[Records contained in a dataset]
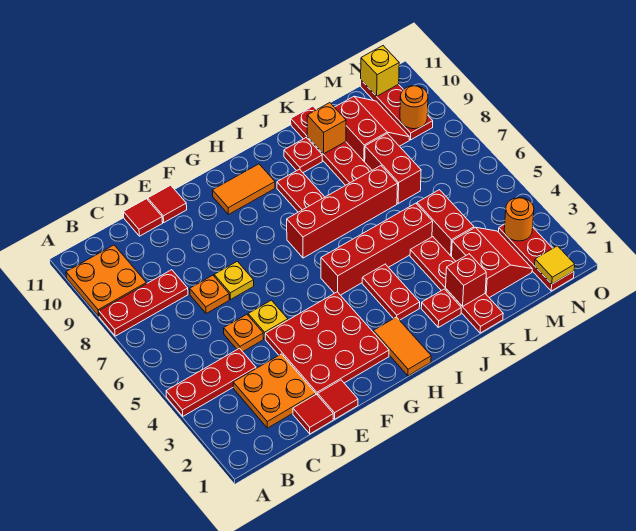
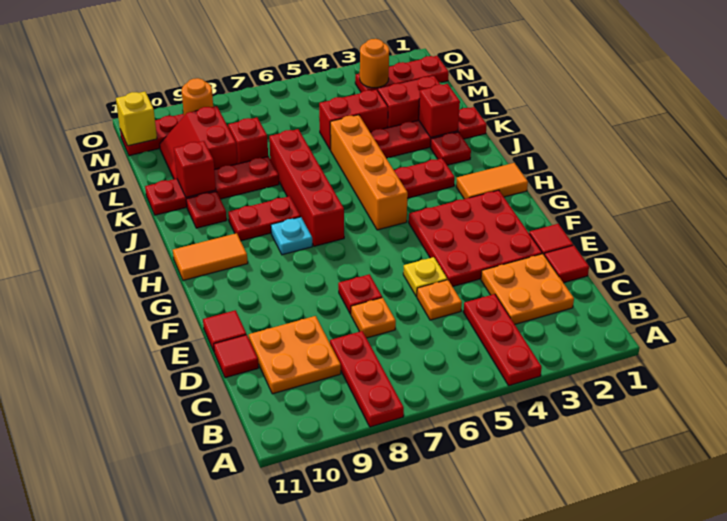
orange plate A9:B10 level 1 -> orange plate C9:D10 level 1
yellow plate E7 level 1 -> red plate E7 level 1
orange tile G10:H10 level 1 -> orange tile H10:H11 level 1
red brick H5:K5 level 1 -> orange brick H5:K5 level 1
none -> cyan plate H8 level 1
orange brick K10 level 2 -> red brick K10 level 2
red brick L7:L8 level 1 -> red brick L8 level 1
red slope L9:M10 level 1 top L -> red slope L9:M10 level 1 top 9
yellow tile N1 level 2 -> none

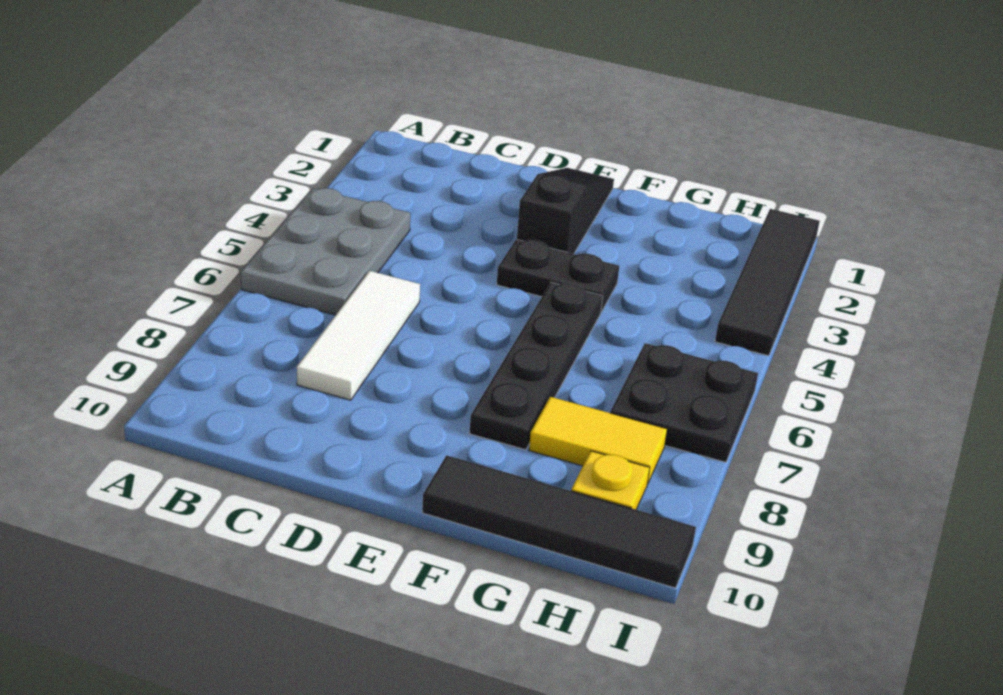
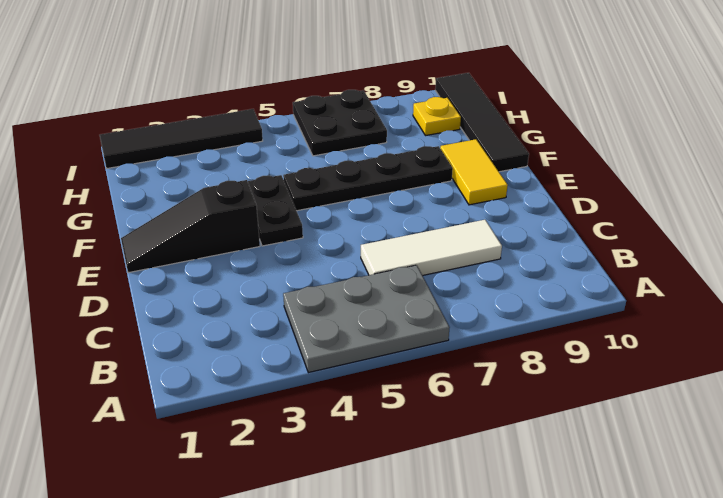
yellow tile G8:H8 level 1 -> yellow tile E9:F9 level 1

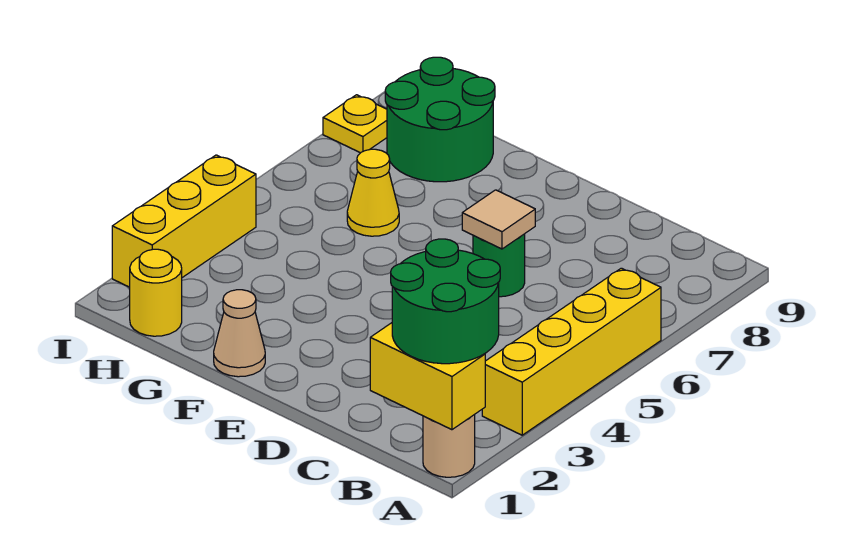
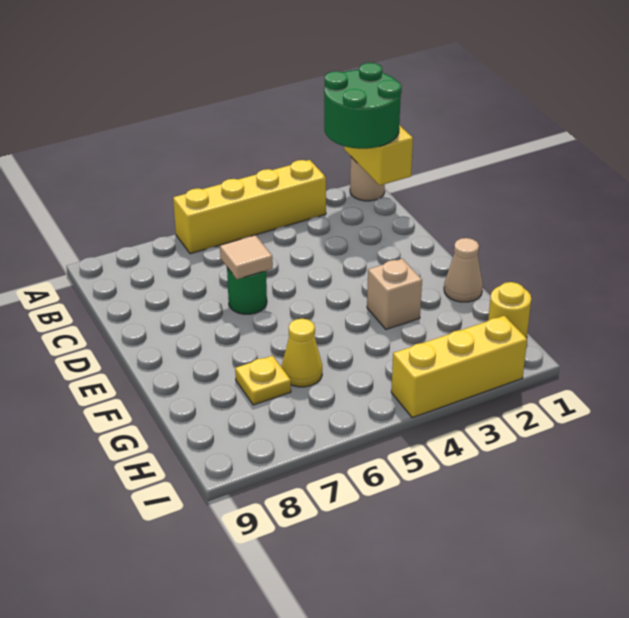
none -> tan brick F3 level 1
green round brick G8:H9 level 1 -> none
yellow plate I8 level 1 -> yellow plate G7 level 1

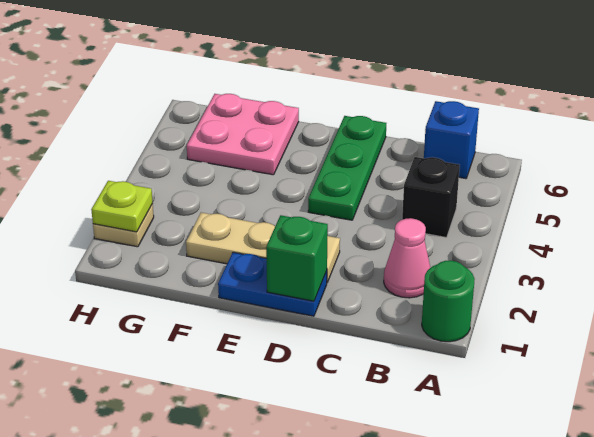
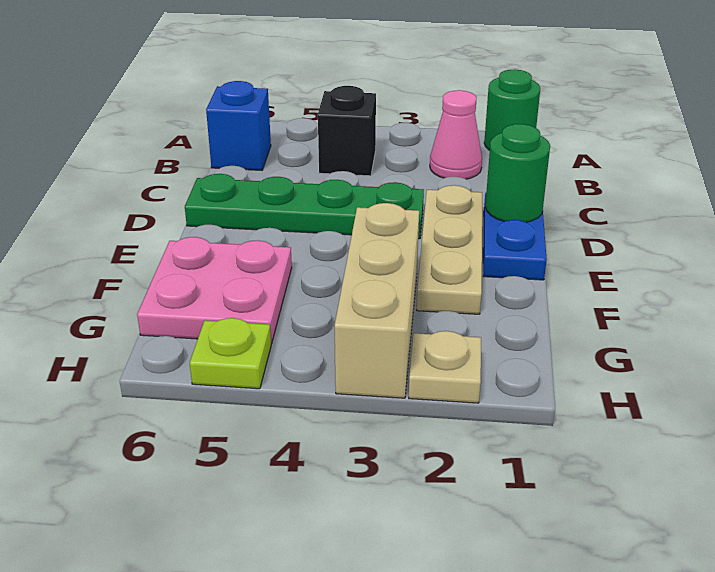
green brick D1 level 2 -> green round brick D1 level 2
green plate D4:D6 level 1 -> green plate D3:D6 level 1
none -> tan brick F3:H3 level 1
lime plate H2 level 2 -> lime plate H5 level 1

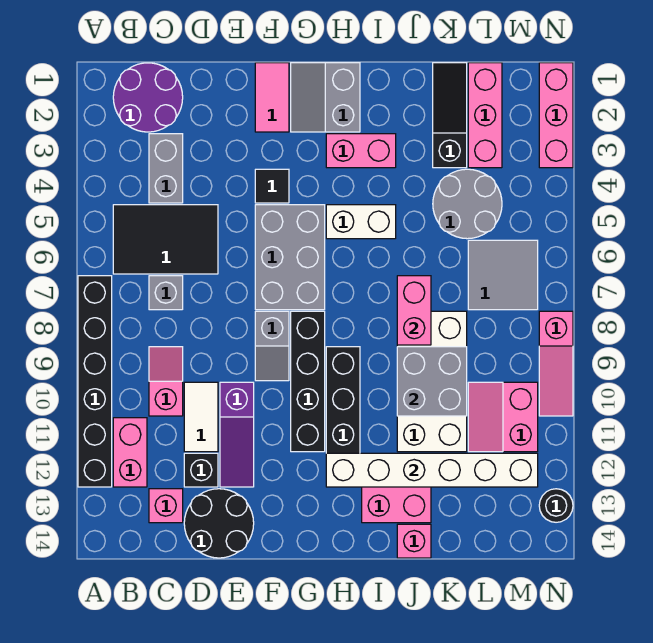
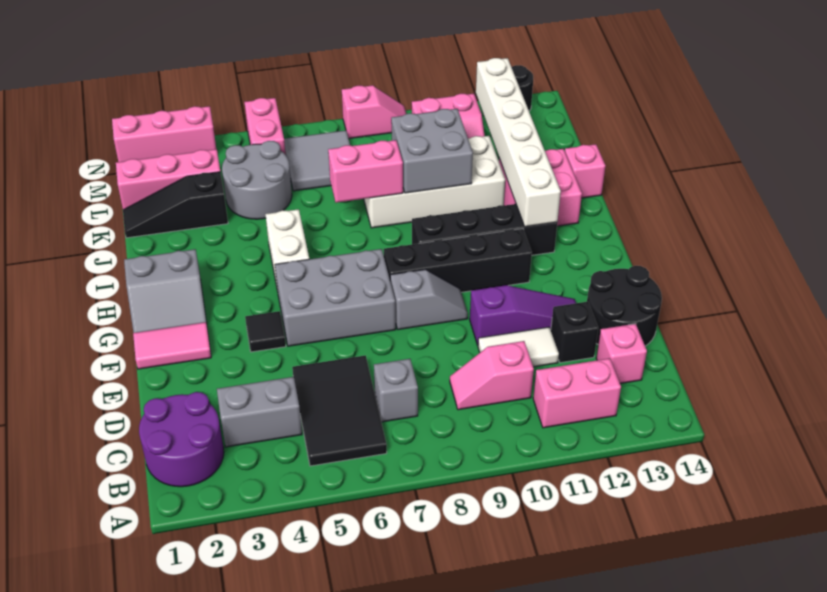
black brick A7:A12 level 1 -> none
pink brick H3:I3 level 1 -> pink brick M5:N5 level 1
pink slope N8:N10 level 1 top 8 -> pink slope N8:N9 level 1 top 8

_YOUR INSTRUCTIONS_
Copy out, without any pictures, the lines of the records above from the one containing "green brick D1" through the final line, both ends included.

_EXERCISE RESULT_
green brick D1 level 2 -> green round brick D1 level 2
green plate D4:D6 level 1 -> green plate D3:D6 level 1
none -> tan brick F3:H3 level 1
lime plate H2 level 2 -> lime plate H5 level 1

black brick A7:A12 level 1 -> none
pink brick H3:I3 level 1 -> pink brick M5:N5 level 1
pink slope N8:N10 level 1 top 8 -> pink slope N8:N9 level 1 top 8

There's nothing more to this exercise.